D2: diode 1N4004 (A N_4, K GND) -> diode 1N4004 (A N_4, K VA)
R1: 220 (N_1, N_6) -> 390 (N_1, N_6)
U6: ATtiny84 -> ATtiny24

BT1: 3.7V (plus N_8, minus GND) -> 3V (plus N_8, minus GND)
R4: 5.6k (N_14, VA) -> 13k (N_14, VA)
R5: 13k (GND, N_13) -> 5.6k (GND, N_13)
★ ★ ★ ★
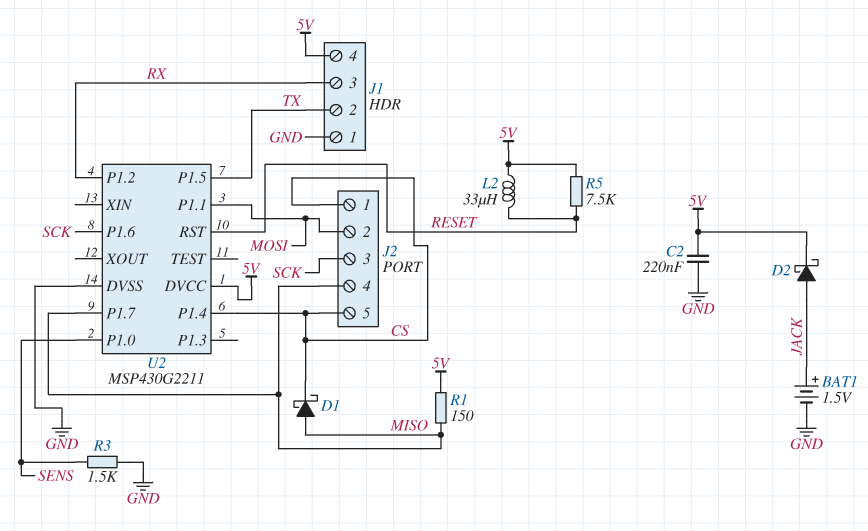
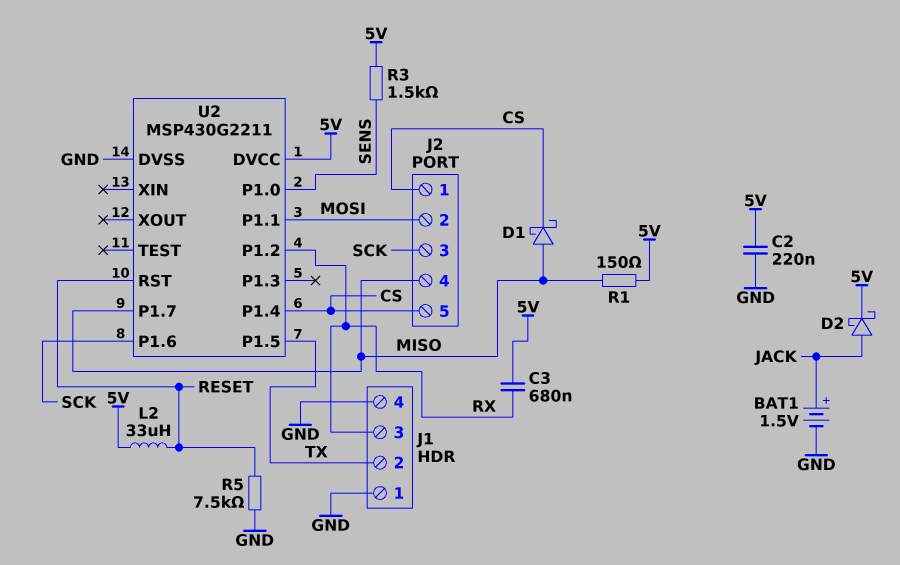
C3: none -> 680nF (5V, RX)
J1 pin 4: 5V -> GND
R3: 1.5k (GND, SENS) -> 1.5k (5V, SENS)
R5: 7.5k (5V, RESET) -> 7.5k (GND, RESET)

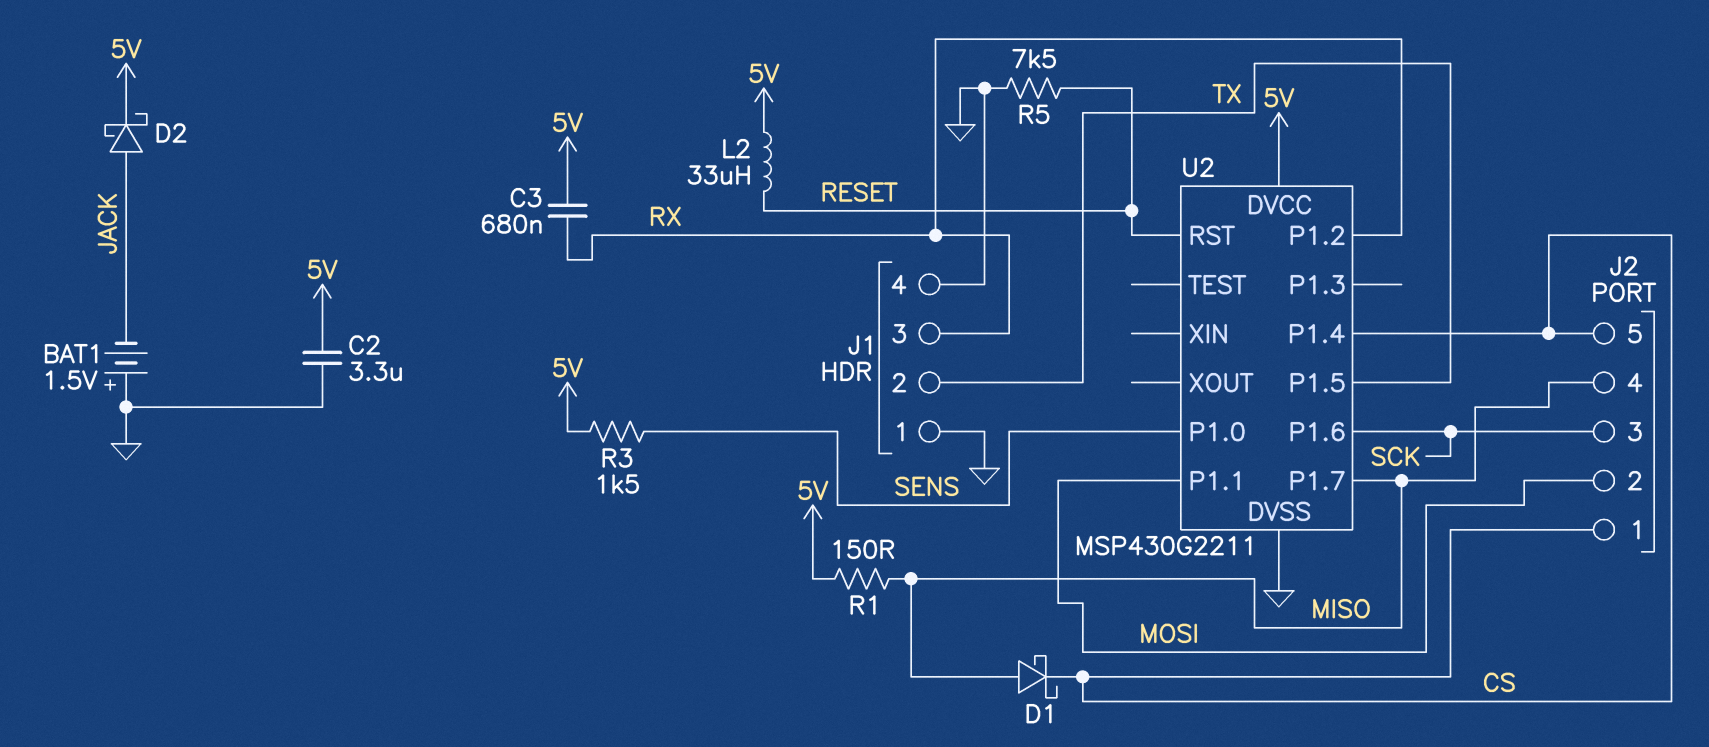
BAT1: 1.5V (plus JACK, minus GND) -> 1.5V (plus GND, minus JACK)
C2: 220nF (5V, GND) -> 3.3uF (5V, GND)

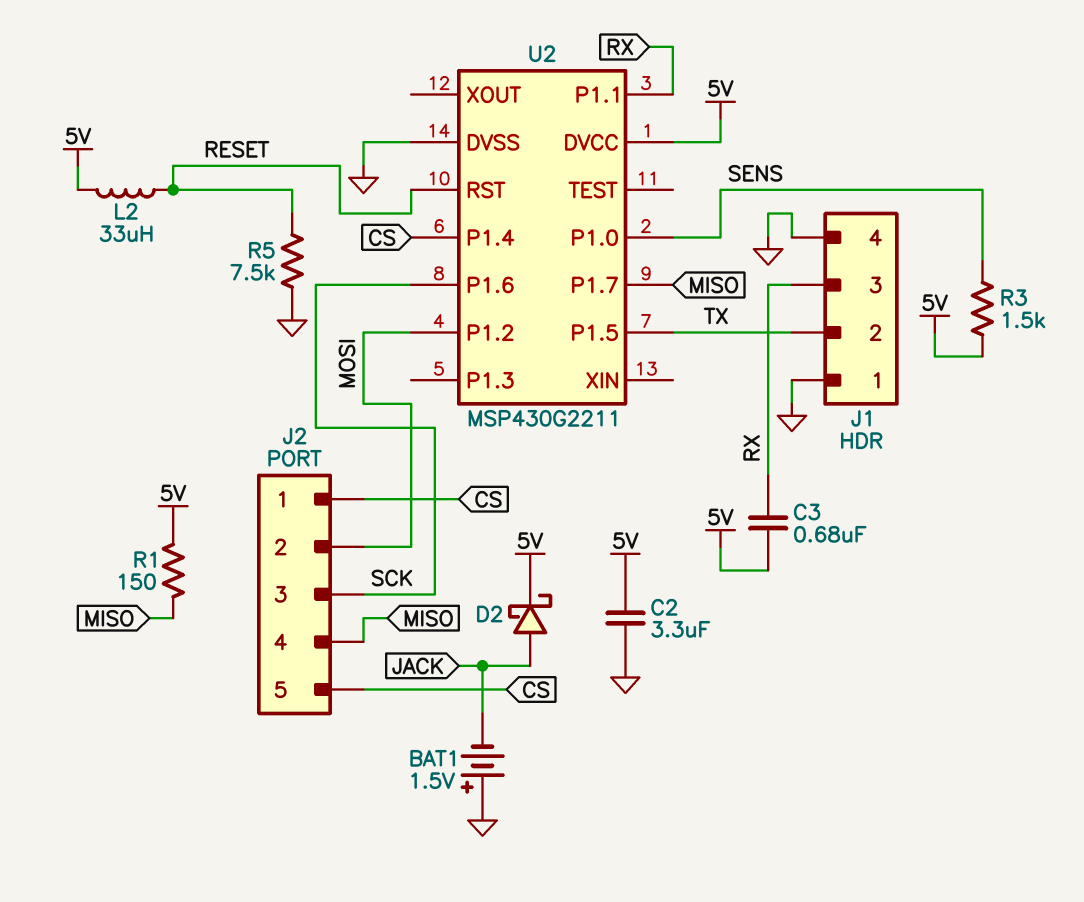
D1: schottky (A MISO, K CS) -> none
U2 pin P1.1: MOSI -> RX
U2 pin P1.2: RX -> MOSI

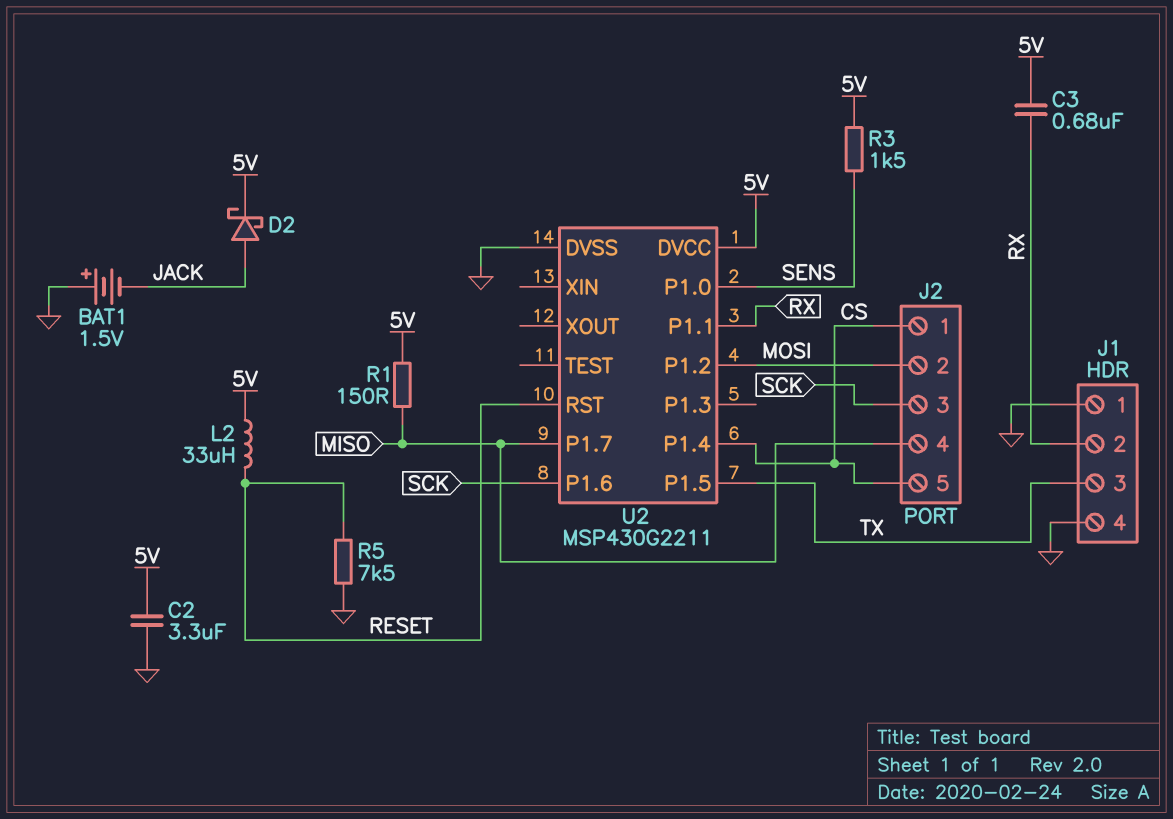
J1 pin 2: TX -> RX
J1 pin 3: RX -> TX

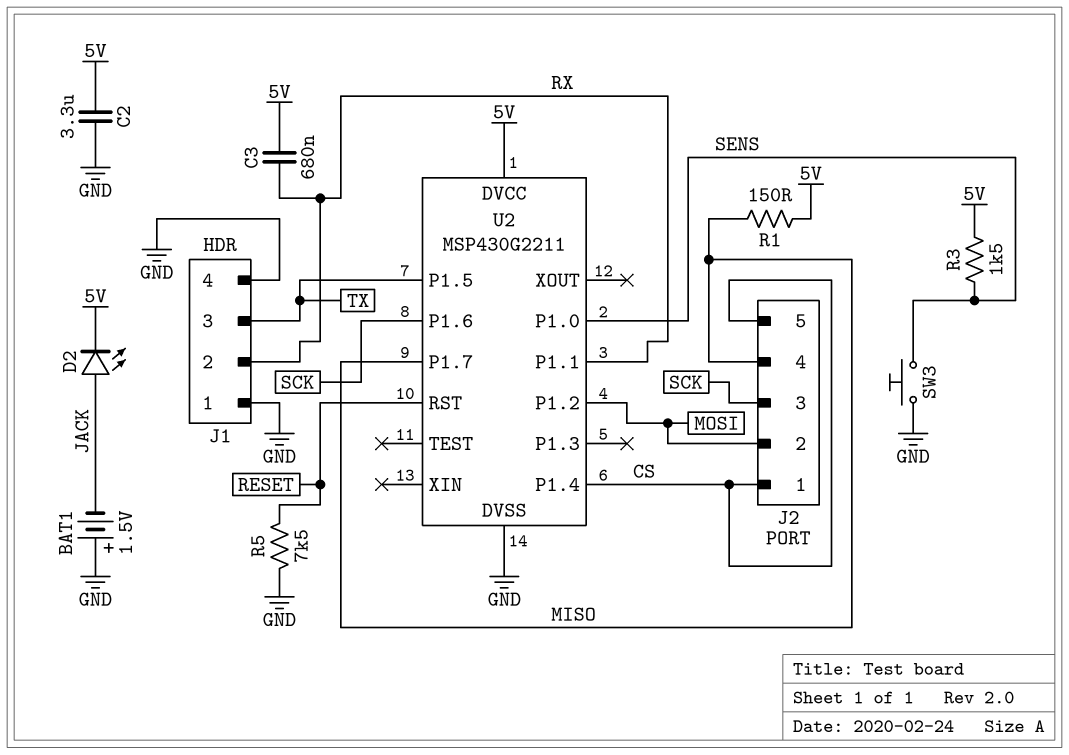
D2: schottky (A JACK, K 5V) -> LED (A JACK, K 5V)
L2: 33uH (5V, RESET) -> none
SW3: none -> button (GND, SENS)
★ ★ ★ ★
• Task requirements: Wherever "JACK" turns up in the records, copy the whole line.

• Exercise answer:
BAT1: 1.5V (plus JACK, minus GND) -> 1.5V (plus GND, minus JACK)
D2: schottky (A JACK, K 5V) -> LED (A JACK, K 5V)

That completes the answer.